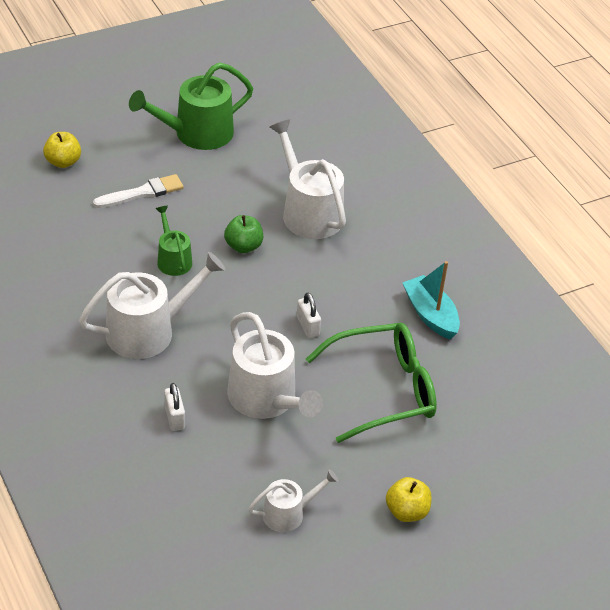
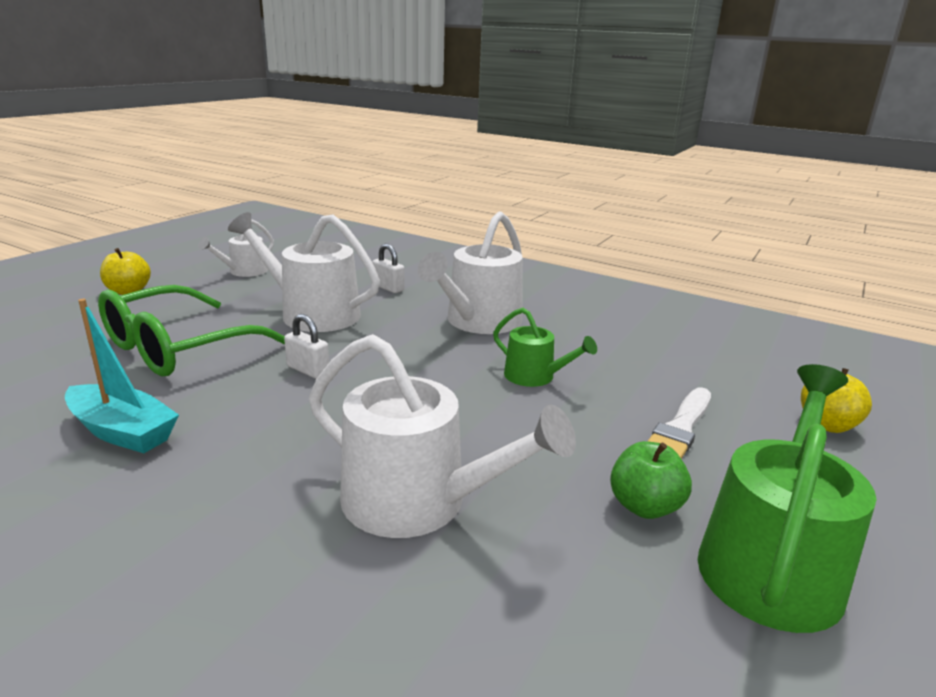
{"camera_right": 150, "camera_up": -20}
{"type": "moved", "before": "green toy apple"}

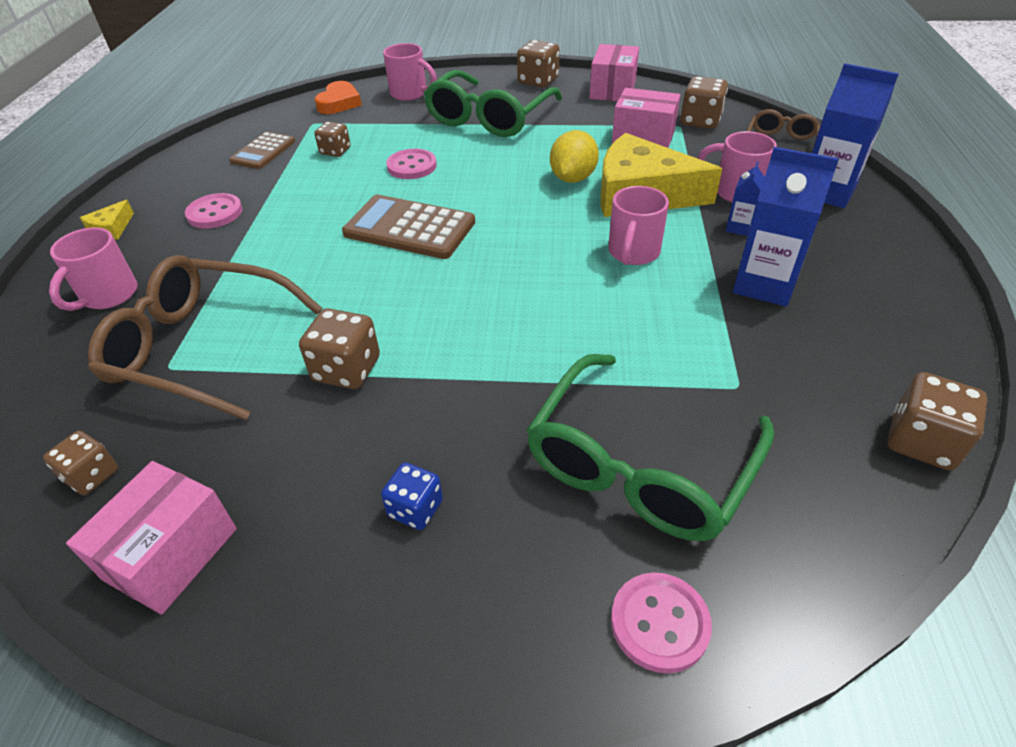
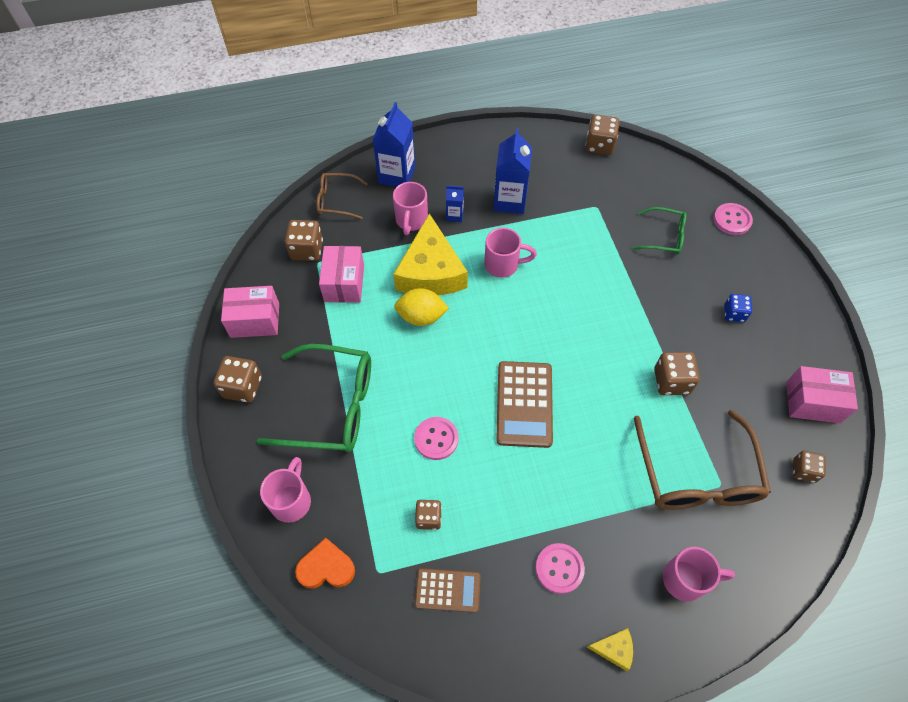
{"camera_right": -110, "camera_up": 15}
{"type": "resized", "before": "green spectacles (2nd from left)", "scale": 0.54}

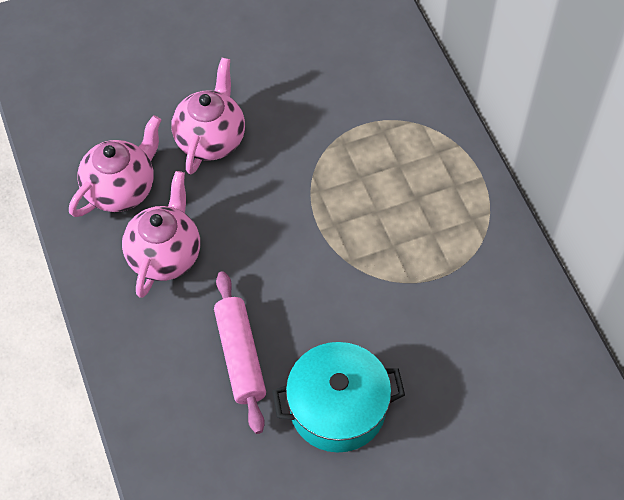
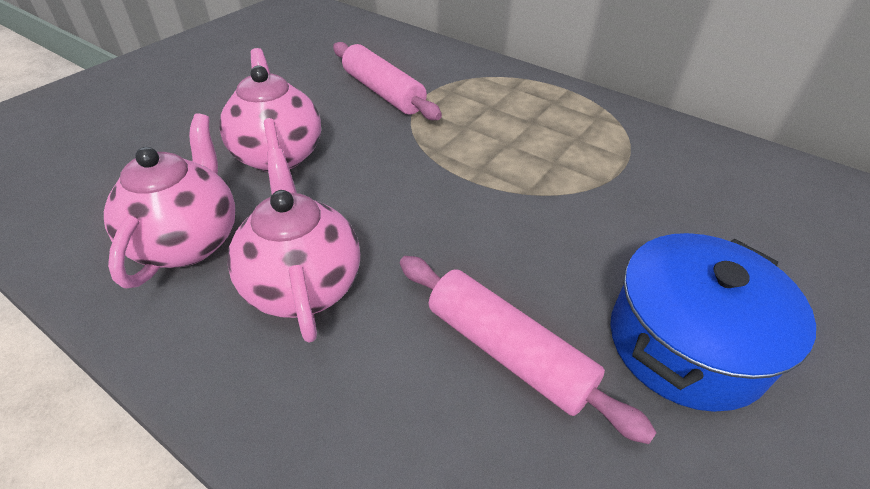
{"camera_right": -35, "camera_up": -15}
{"type": "recoloured", "before": "aqua stockpot", "after": "royal blue stockpot"}
{"type": "added", "after": "pink pastry roller (1st from left)"}

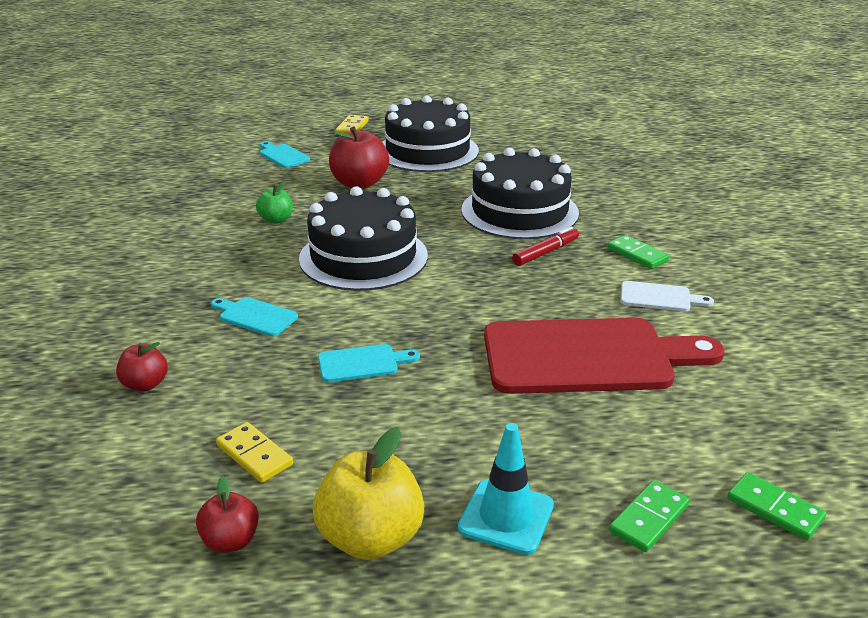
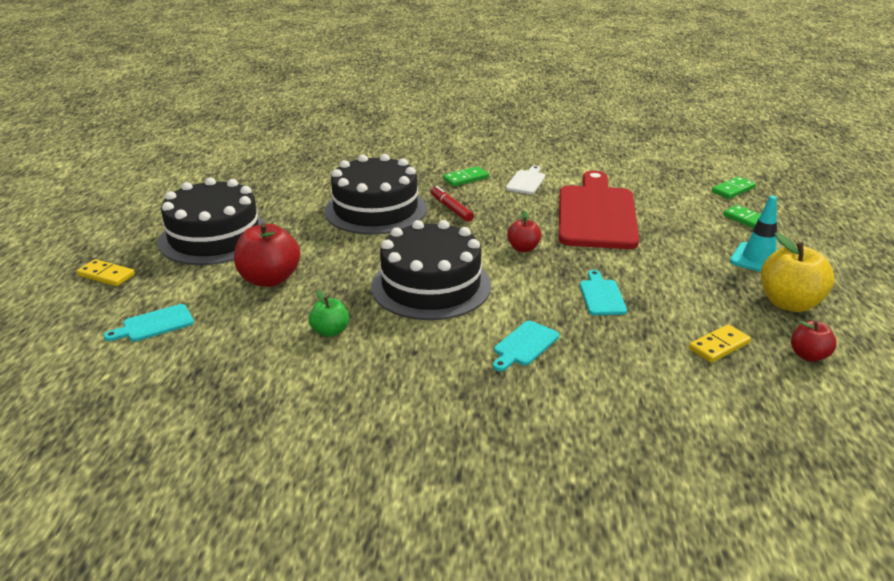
{"camera_right": -80, "camera_up": 0}
{"type": "moved", "before": "crimson toy apple (1st from left in the first image)", "after": "crimson toy apple (2nd from left)"}

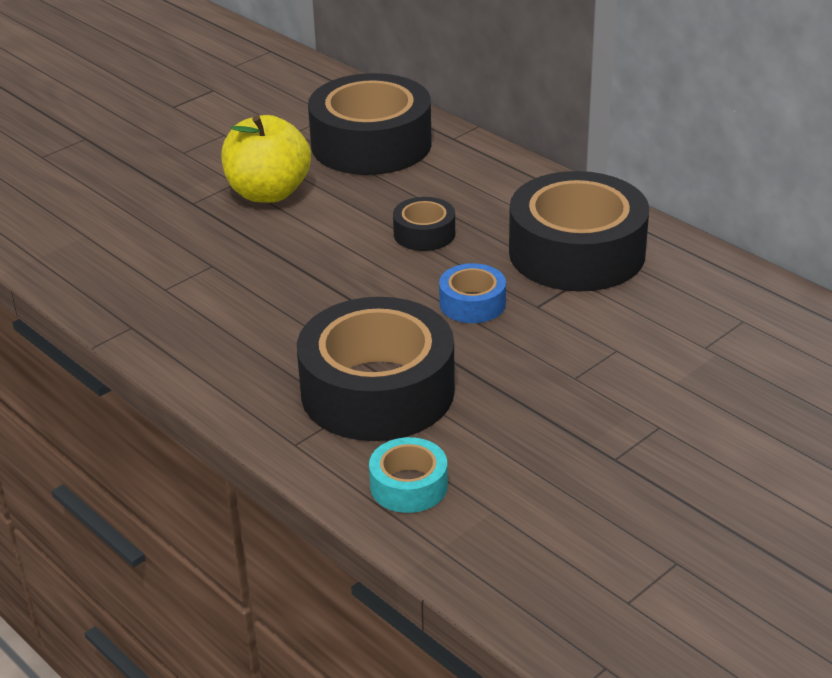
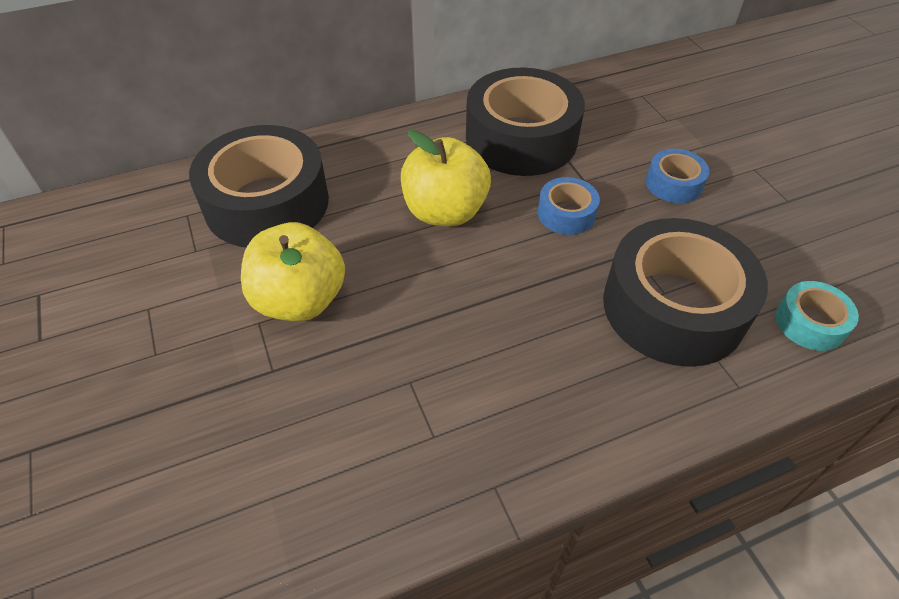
{"camera_right": -70, "camera_up": 15}
{"type": "replaced", "before": "black roll of tape (3rd from left)", "after": "golden toy apple (2nd from left)"}
{"type": "added", "after": "royal blue roll of tape (2nd from left)"}

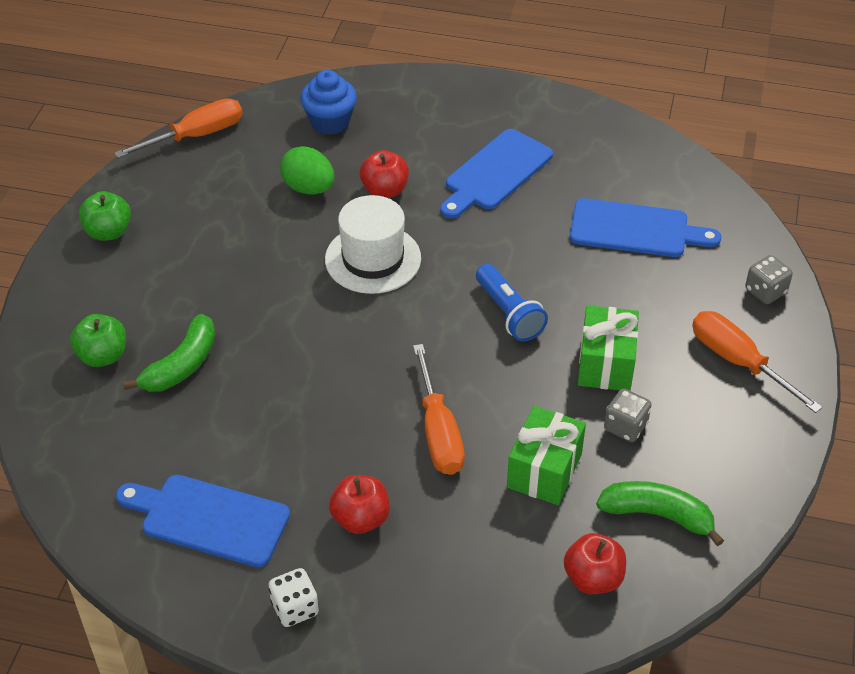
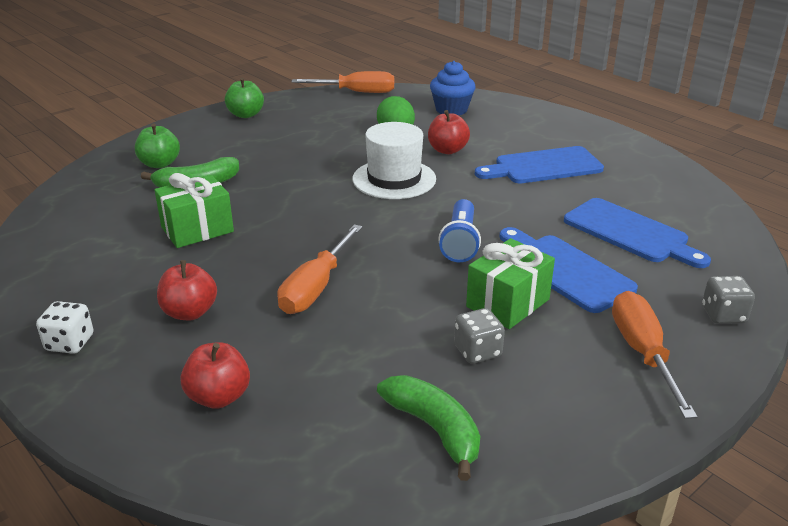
{"camera_right": 35, "camera_up": -15}
{"type": "moved", "before": "royal blue bread board (1st from left in the first image)", "after": "royal blue bread board (2nd from left)"}
{"type": "moved", "before": "green wrapped gift (1st from left)"}
{"type": "moved", "before": "crimson toy apple (3rd from left in the first image)", "after": "crimson toy apple (2nd from left)"}

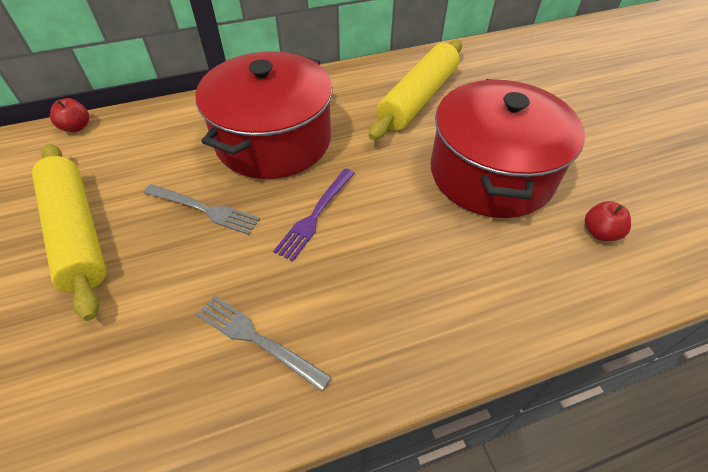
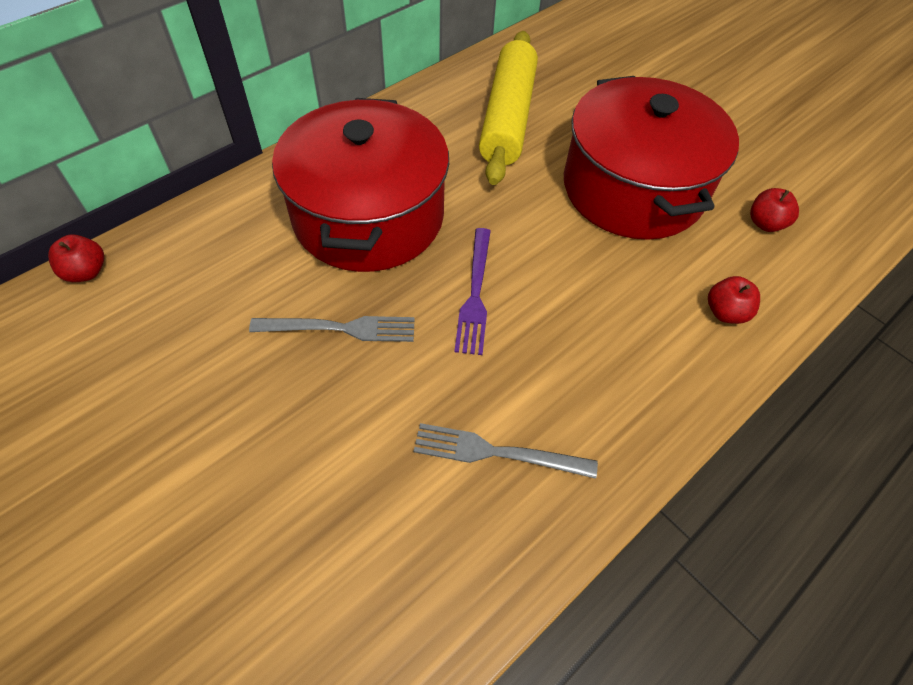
{"camera_right": -25, "camera_up": 5}
{"type": "removed", "before": "golden pastry roller (1st from left)"}
{"type": "added", "after": "crimson toy apple (2nd from left)"}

* Work to complete: Skip the pictures and give the entries above again word for word.

* Exercise output:
{"camera_right": 150, "camera_up": -20}
{"type": "moved", "before": "green toy apple"}

{"camera_right": -110, "camera_up": 15}
{"type": "resized", "before": "green spectacles (2nd from left)", "scale": 0.54}

{"camera_right": -35, "camera_up": -15}
{"type": "recoloured", "before": "aqua stockpot", "after": "royal blue stockpot"}
{"type": "added", "after": "pink pastry roller (1st from left)"}

{"camera_right": -80, "camera_up": 0}
{"type": "moved", "before": "crimson toy apple (1st from left in the first image)", "after": "crimson toy apple (2nd from left)"}

{"camera_right": -70, "camera_up": 15}
{"type": "replaced", "before": "black roll of tape (3rd from left)", "after": "golden toy apple (2nd from left)"}
{"type": "added", "after": "royal blue roll of tape (2nd from left)"}

{"camera_right": 35, "camera_up": -15}
{"type": "moved", "before": "royal blue bread board (1st from left in the first image)", "after": "royal blue bread board (2nd from left)"}
{"type": "moved", "before": "green wrapped gift (1st from left)"}
{"type": "moved", "before": "crimson toy apple (3rd from left in the first image)", "after": "crimson toy apple (2nd from left)"}

{"camera_right": -25, "camera_up": 5}
{"type": "removed", "before": "golden pastry roller (1st from left)"}
{"type": "added", "after": "crimson toy apple (2nd from left)"}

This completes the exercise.